:: Exercise requirements ::
Give the number of lines in the records that include the word "brown", and nothing besides.
-- Data for analysis follows --
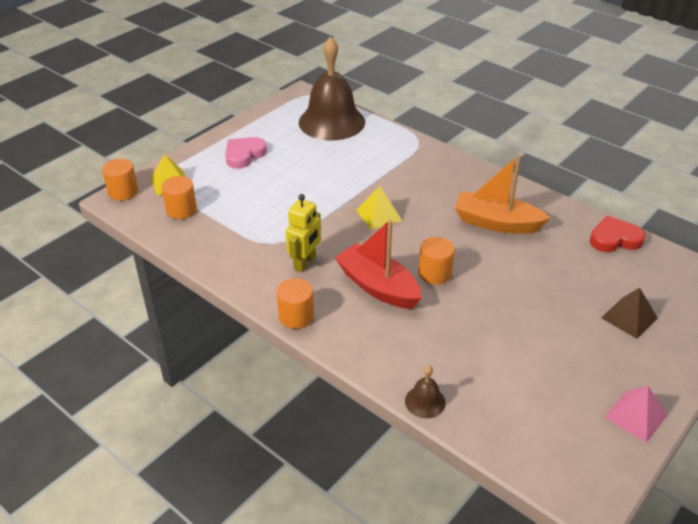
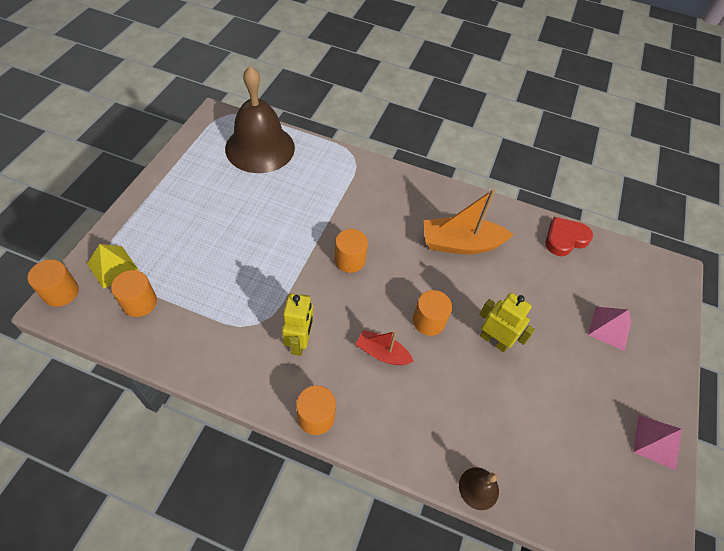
camera: 25 degrees left, 15 degrees up
pink heart [225,137,267,169] -> none
red boat [334,219,422,309] -> red boat [355,330,414,365], size x0.58
yellow pyramid [356,186,402,230] -> orange cylinder [335,229,368,273]
brown pyramid [601,288,658,339] -> pink pyramid [588,307,631,351]
none -> yellow robot [479,293,535,352]

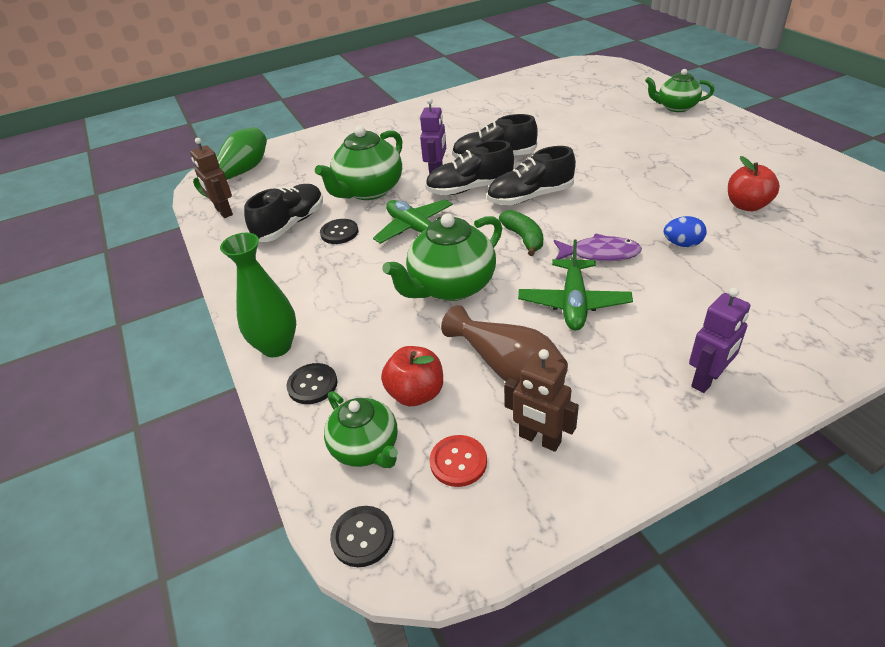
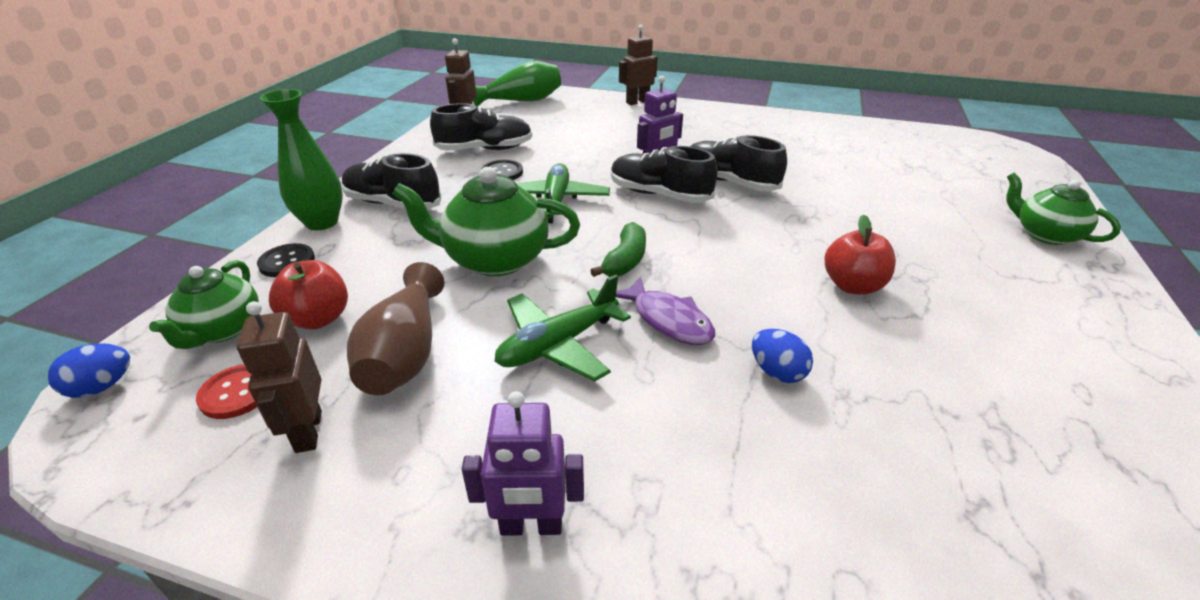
camera: 40 degrees right, 5 degrees down
green teapot [315,126,403,200] -> none
black button [330,506,393,567] -> blue egg [47,343,130,398]
black shoe [487,146,576,205] -> black shoe moved to [342,153,442,209]
red apple [728,156,780,211] -> red apple moved to [825,215,896,295]
none -> brown robot [619,25,657,105]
-- Data for analysis concluded --
:: Output of the exercise ::
2